Exactly reproduce the lines from the top of the entries below through the line containing "plant: (449, 231) -> (391, 95), moved", with both ends included.
BEGIN Materials provided
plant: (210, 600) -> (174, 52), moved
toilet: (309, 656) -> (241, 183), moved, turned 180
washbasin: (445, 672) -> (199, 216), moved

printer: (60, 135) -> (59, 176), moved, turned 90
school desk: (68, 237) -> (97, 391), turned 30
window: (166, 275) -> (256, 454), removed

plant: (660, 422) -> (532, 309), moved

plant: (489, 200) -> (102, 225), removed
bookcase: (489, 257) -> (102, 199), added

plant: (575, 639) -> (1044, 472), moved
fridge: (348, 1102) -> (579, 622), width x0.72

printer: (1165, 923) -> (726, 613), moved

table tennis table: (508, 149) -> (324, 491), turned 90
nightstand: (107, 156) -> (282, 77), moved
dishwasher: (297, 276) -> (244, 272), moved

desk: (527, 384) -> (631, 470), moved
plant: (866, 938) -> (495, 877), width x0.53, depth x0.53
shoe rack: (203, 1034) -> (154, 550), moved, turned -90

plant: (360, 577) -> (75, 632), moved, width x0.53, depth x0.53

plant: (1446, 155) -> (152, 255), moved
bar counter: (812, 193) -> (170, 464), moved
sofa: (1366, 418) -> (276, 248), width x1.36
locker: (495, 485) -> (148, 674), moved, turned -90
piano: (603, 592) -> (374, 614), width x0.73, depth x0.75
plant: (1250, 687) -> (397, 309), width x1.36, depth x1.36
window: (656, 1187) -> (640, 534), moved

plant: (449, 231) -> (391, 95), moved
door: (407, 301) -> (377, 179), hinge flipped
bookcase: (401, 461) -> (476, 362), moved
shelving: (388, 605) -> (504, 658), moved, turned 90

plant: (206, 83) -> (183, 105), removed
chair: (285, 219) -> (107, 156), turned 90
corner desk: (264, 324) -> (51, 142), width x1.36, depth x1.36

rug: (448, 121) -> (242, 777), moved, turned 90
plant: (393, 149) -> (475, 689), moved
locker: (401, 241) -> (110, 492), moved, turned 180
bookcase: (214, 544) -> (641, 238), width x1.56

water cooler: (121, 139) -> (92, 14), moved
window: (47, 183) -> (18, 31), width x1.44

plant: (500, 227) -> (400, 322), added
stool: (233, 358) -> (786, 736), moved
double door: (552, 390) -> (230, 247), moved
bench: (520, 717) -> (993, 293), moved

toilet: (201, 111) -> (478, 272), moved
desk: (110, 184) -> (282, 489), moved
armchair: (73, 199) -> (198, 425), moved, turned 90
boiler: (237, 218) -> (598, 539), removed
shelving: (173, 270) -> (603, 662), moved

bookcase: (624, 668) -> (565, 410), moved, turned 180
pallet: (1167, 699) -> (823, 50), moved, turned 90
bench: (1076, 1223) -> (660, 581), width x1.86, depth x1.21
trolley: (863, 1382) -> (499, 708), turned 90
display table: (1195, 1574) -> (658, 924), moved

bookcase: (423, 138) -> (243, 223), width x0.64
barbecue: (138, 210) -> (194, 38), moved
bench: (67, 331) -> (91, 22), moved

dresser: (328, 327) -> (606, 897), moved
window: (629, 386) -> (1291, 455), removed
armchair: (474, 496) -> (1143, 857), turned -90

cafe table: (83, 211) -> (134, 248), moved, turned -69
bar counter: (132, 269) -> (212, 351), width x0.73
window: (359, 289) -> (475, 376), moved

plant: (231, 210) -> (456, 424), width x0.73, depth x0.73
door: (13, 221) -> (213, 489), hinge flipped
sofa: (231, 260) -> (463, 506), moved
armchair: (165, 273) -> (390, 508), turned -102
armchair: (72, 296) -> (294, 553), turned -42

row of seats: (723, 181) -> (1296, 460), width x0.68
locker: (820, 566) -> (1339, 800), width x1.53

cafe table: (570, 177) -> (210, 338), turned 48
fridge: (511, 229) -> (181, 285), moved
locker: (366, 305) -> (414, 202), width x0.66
END Materials provided
(Written reply):
plant: (210, 600) -> (174, 52), moved
toilet: (309, 656) -> (241, 183), moved, turned 180
washbasin: (445, 672) -> (199, 216), moved

printer: (60, 135) -> (59, 176), moved, turned 90
school desk: (68, 237) -> (97, 391), turned 30
window: (166, 275) -> (256, 454), removed

plant: (660, 422) -> (532, 309), moved

plant: (489, 200) -> (102, 225), removed
bookcase: (489, 257) -> (102, 199), added

plant: (575, 639) -> (1044, 472), moved
fridge: (348, 1102) -> (579, 622), width x0.72

printer: (1165, 923) -> (726, 613), moved

table tennis table: (508, 149) -> (324, 491), turned 90
nightstand: (107, 156) -> (282, 77), moved
dishwasher: (297, 276) -> (244, 272), moved

desk: (527, 384) -> (631, 470), moved
plant: (866, 938) -> (495, 877), width x0.53, depth x0.53
shoe rack: (203, 1034) -> (154, 550), moved, turned -90

plant: (360, 577) -> (75, 632), moved, width x0.53, depth x0.53

plant: (1446, 155) -> (152, 255), moved
bar counter: (812, 193) -> (170, 464), moved
sofa: (1366, 418) -> (276, 248), width x1.36
locker: (495, 485) -> (148, 674), moved, turned -90
piano: (603, 592) -> (374, 614), width x0.73, depth x0.75
plant: (1250, 687) -> (397, 309), width x1.36, depth x1.36
window: (656, 1187) -> (640, 534), moved

plant: (449, 231) -> (391, 95), moved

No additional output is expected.